Task statement:
Set down only what runs from the line containing "orange brick C15" through the last line of the data, exactly as it reads.

Recorded information:
+++++
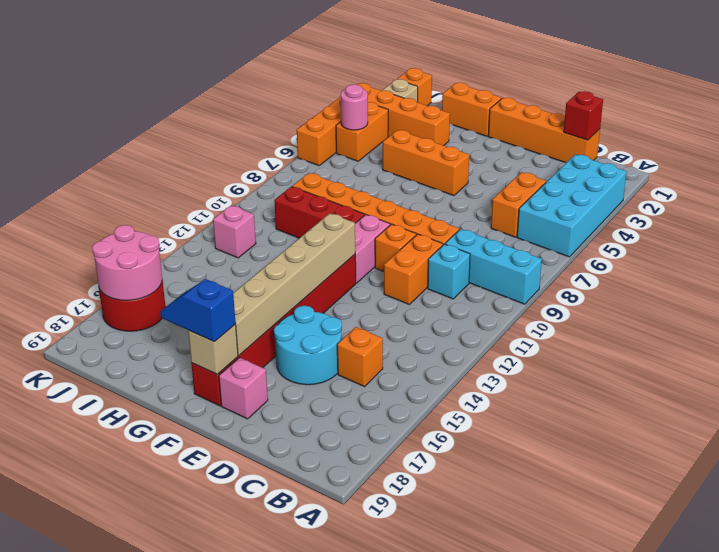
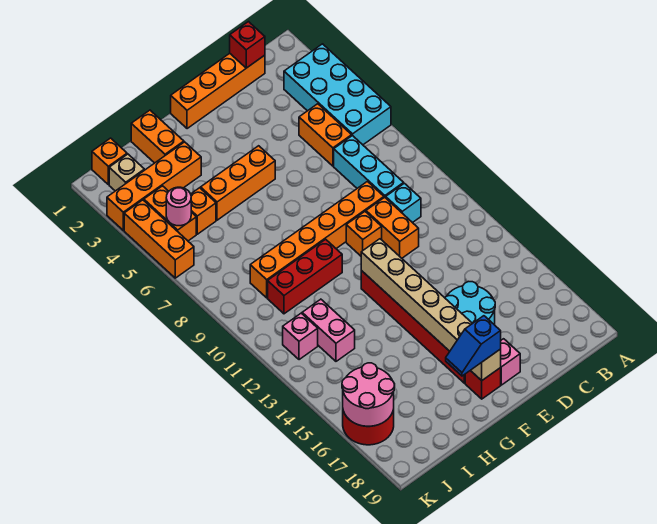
cyan brick A9:C9 level 1 -> cyan brick C7:C9 level 1
orange brick C15 level 1 -> orange brick I5 level 1
pink brick F10:F11 level 1 -> pink brick I12:I13 level 1
orange brick G1:H1 level 1 -> orange brick H1:H2 level 1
+++++
Your solution:
orange brick C15 level 1 -> orange brick I5 level 1
pink brick F10:F11 level 1 -> pink brick I12:I13 level 1
orange brick G1:H1 level 1 -> orange brick H1:H2 level 1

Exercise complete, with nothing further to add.